DATA UNDER STUDY —
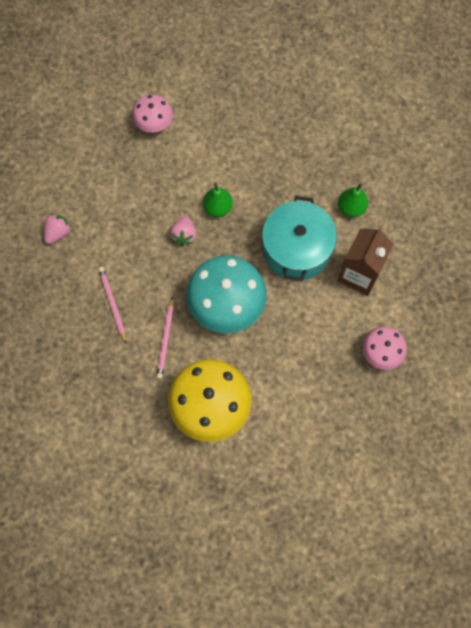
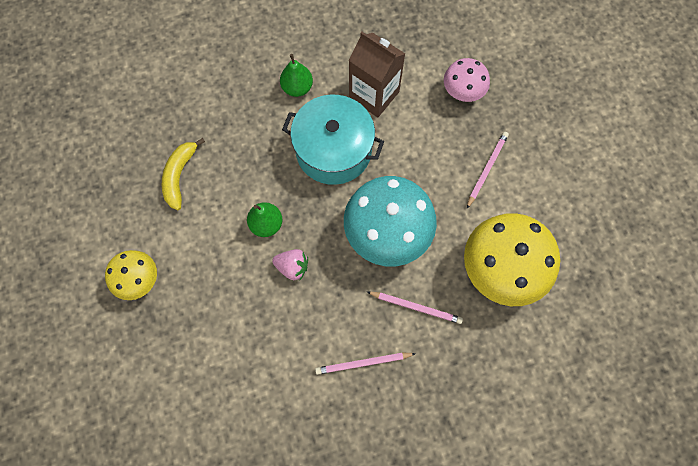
camera: 80 degrees left, 0 degrees up
(58, 233) = (257, 420): pink strawberry -> none
(154, 124) = (139, 280): pink mushroom -> yellow mushroom
(248, 132) = (179, 176): none -> yellow banana
(305, 384) = (486, 169): none -> pink pencil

TASK PROMPT —
How many lines of the material hold the string "yellow"? Answer with the number only.

PROBLEM SOLUTION —
2